● What you need to do
Within the material below, transcribe exactly the lines from the one holding "exchanged: cadeau/vert <464, 241, 64, 63>" through the one holding "size: cadeau/blanc <391, 273, 37, 38>", keeping both ends and skipping the rest.

*** Data excerpts Section Begins ***

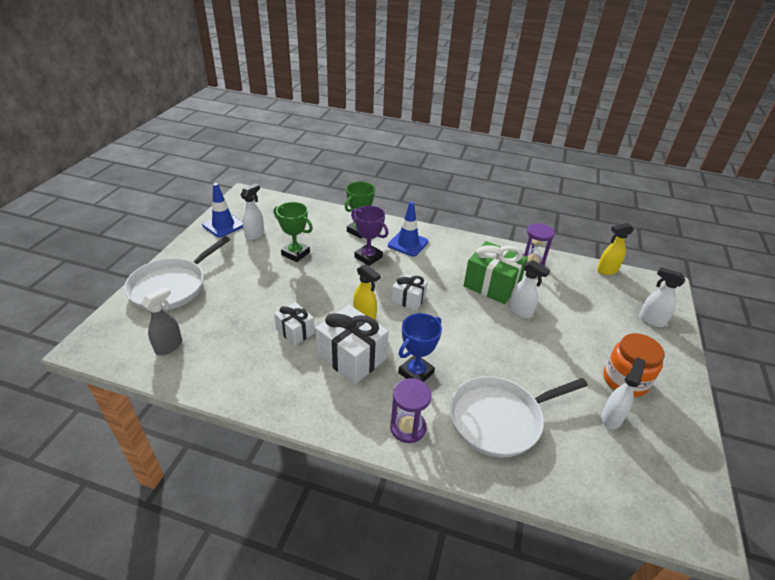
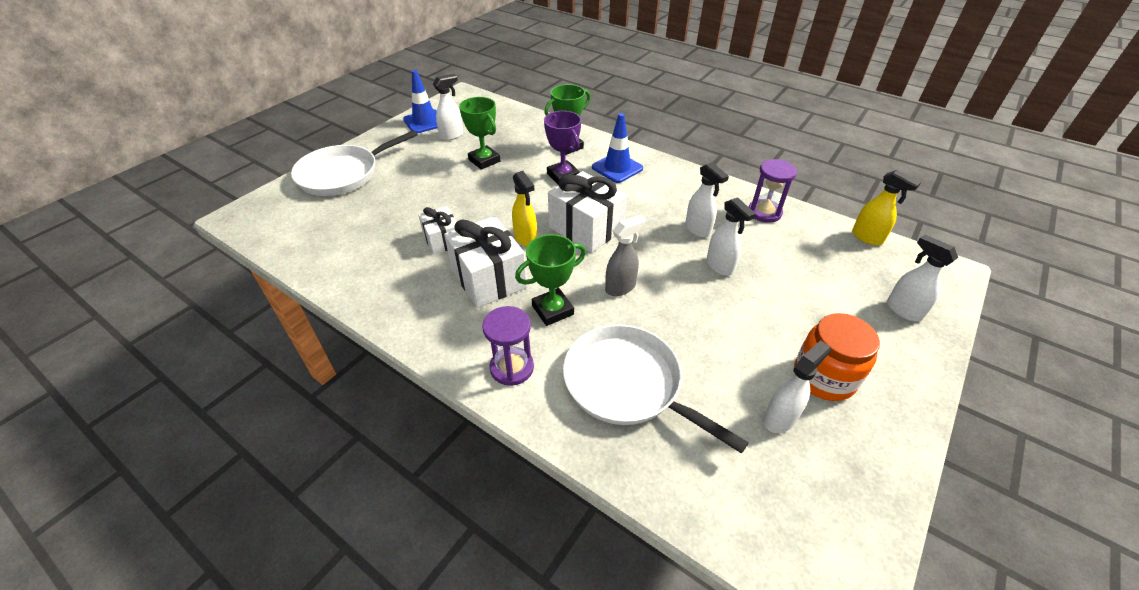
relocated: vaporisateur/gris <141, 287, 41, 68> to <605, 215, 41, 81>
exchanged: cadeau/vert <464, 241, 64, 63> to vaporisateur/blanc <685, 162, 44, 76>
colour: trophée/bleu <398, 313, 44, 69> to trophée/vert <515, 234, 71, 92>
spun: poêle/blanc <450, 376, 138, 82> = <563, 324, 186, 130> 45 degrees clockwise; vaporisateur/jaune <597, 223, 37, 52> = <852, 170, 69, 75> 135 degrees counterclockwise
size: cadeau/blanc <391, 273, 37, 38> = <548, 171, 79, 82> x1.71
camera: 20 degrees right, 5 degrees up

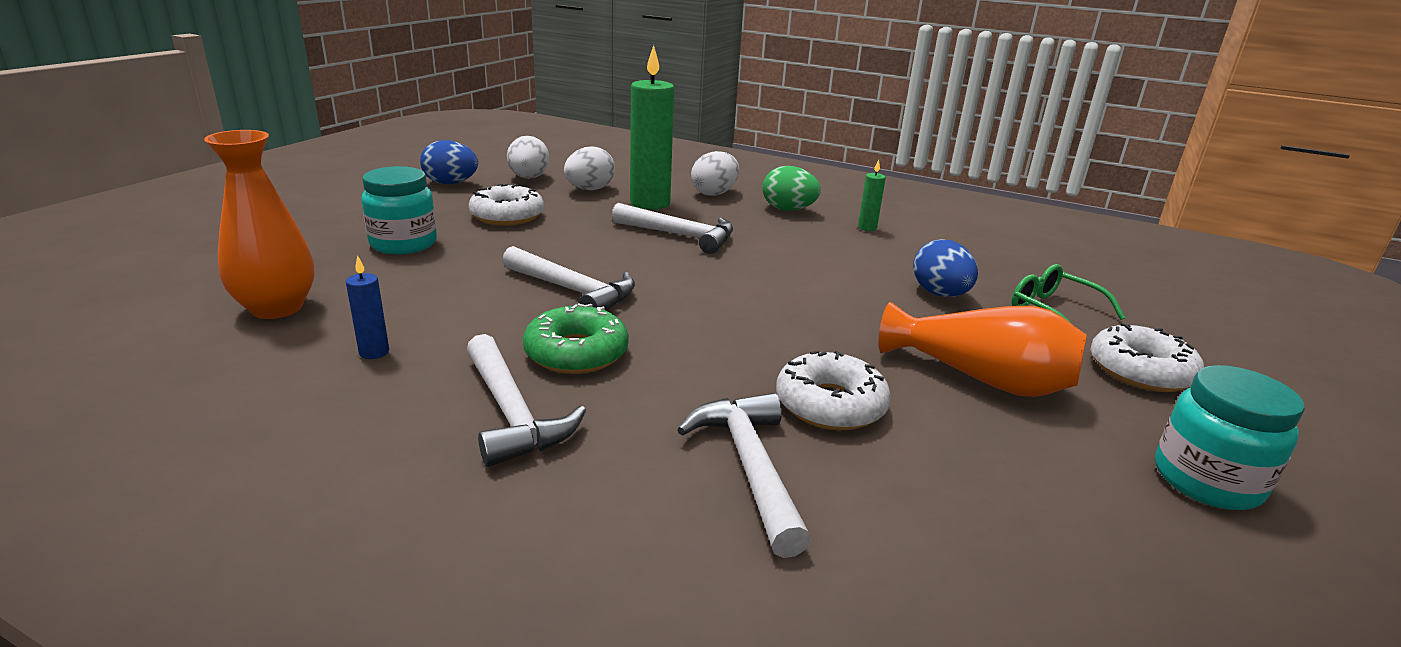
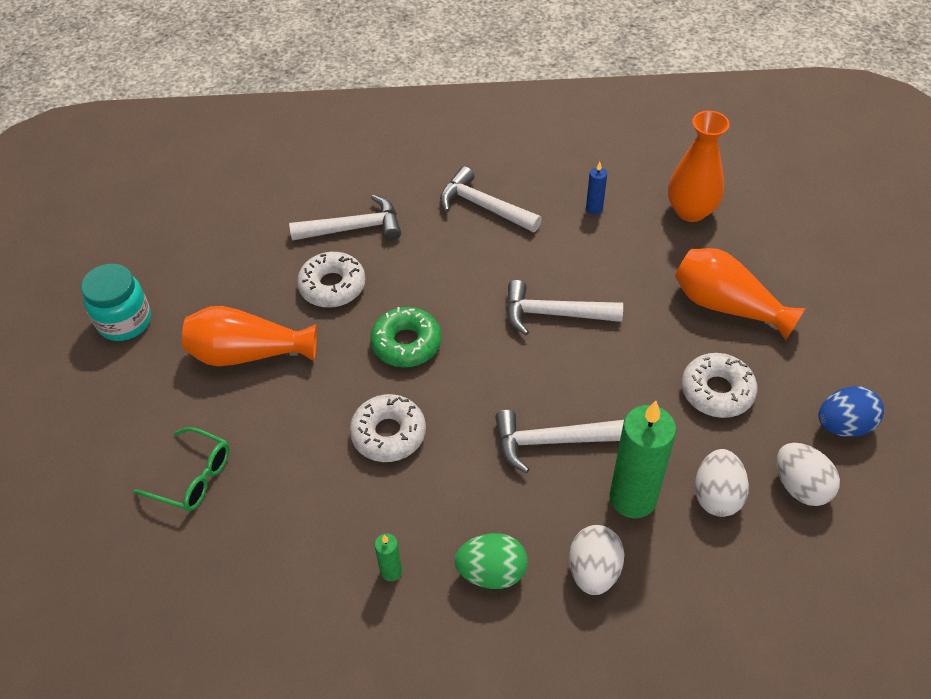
missing: œuf/bleu <913, 239, 65, 58>
relocated: beignet/blanc <1091, 323, 113, 69> to <350, 394, 76, 68>; beignet/vert <523, 303, 106, 71> to <370, 307, 72, 60>
exchanged: bocal/turquoise <361, 166, 76, 89> to vase/orange <675, 248, 131, 92>
spun: marteau/blanc <677, 393, 134, 165> = <289, 195, 112, 46> 60 degrees counterclockwise
camera: 155 degrees right, 25 degrees up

*** Data excerpts Section Ends ***

● Answer to this task
exchanged: cadeau/vert <464, 241, 64, 63> to vaporisateur/blanc <685, 162, 44, 76>
colour: trophée/bleu <398, 313, 44, 69> to trophée/vert <515, 234, 71, 92>
spun: poêle/blanc <450, 376, 138, 82> = <563, 324, 186, 130> 45 degrees clockwise; vaporisateur/jaune <597, 223, 37, 52> = <852, 170, 69, 75> 135 degrees counterclockwise
size: cadeau/blanc <391, 273, 37, 38> = <548, 171, 79, 82> x1.71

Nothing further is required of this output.